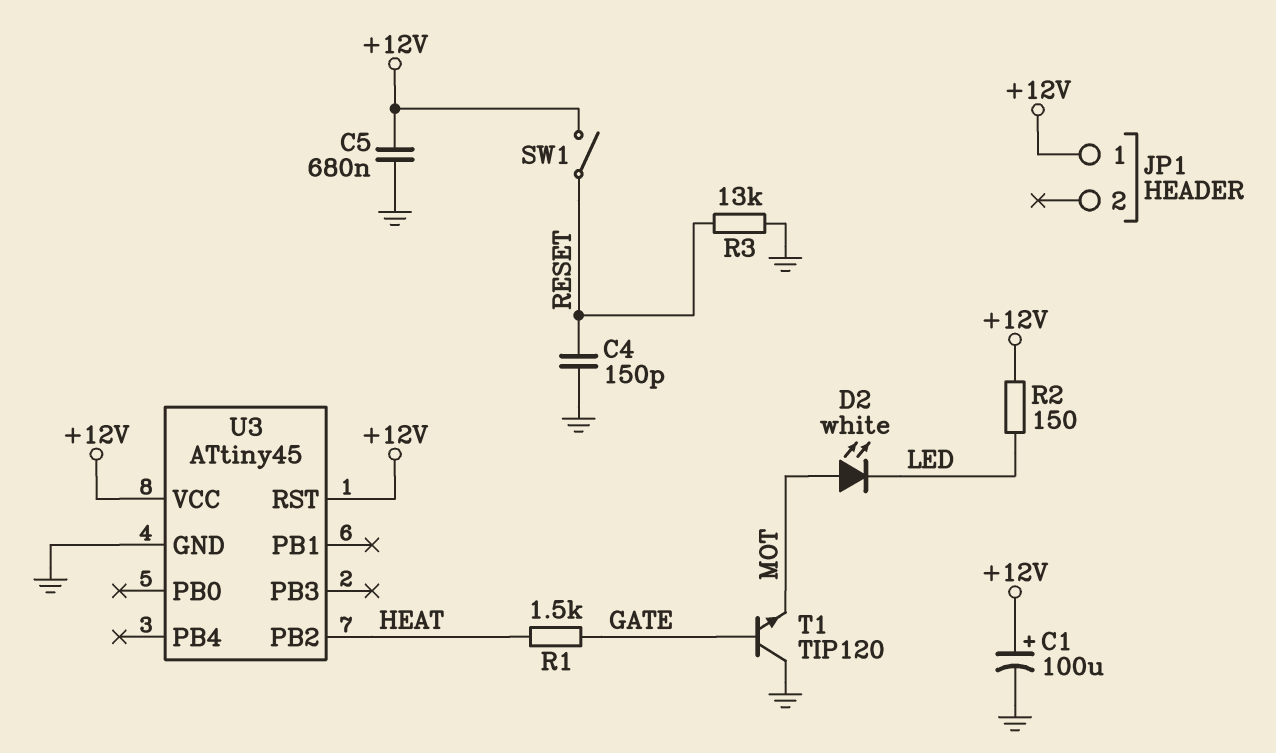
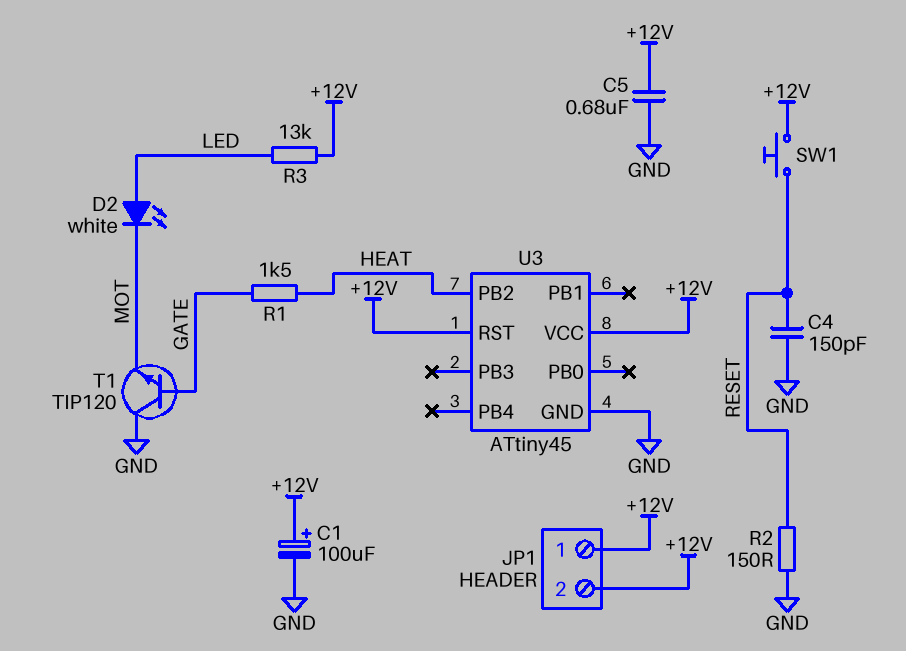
D2: LED white (A MOT, K LED) -> LED white (A LED, K MOT)
JP1 pin 2: none -> +12V
R2: 150 (+12V, LED) -> 150 (GND, RESET)
R3: 13k (GND, RESET) -> 13k (+12V, LED)
SW1: switch (+12V, RESET) -> button (+12V, RESET)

> _Work to complete_
Search the entries for "RESET" and copy each matching line.

> _Answer to the problem_
R2: 150 (+12V, LED) -> 150 (GND, RESET)
R3: 13k (GND, RESET) -> 13k (+12V, LED)
SW1: switch (+12V, RESET) -> button (+12V, RESET)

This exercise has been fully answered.